Data provided:
──────────
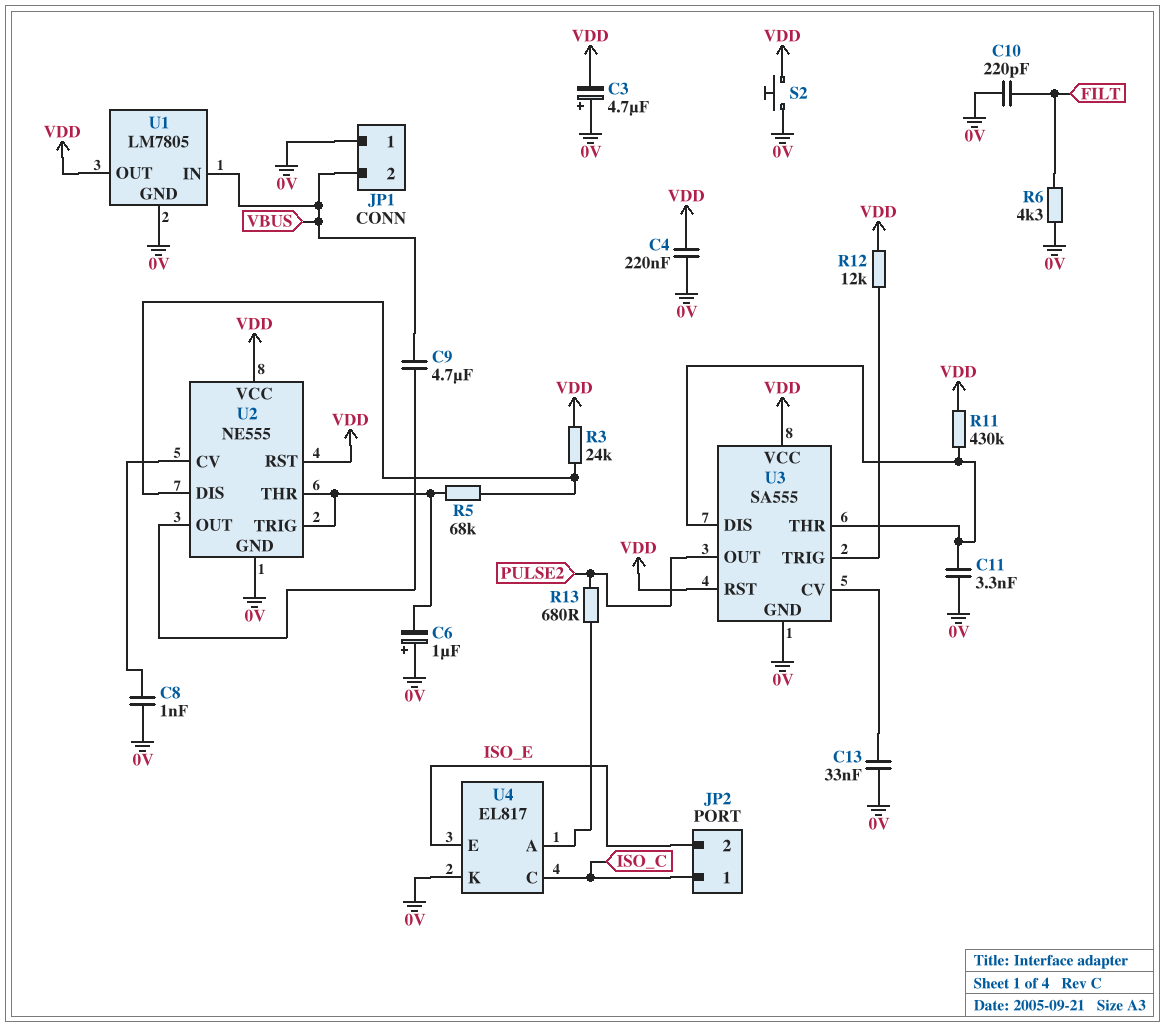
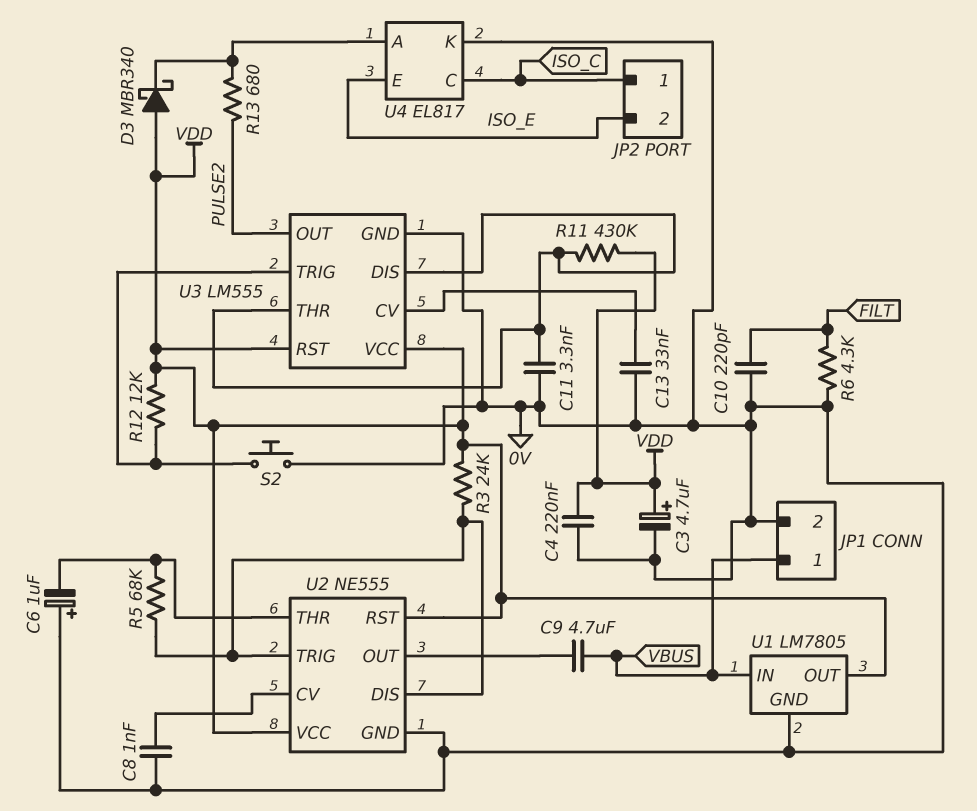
C3: 4.7uF (plus 0V, minus VDD) -> 4.7uF (plus VDD, minus 0V)
D3: none -> schottky MBR340 (A VDD, K U4/A)
JP1 pin 1: 0V -> VBUS
JP1 pin 2: VBUS -> 0V
S2: button (0V, VDD) -> button (0V, U3/TRIG)
U2 pin TRIG: U2/THR -> U2/DIS
U3: SA555 -> LM555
──────────
Requirement:
Nothing but the line with "S2: button (0V, VDD) -> button (0V, U3/TRIG)" and the lines after it, through the end of the material, should appear in the output, word for word.

Answer to the exercise:
S2: button (0V, VDD) -> button (0V, U3/TRIG)
U2 pin TRIG: U2/THR -> U2/DIS
U3: SA555 -> LM555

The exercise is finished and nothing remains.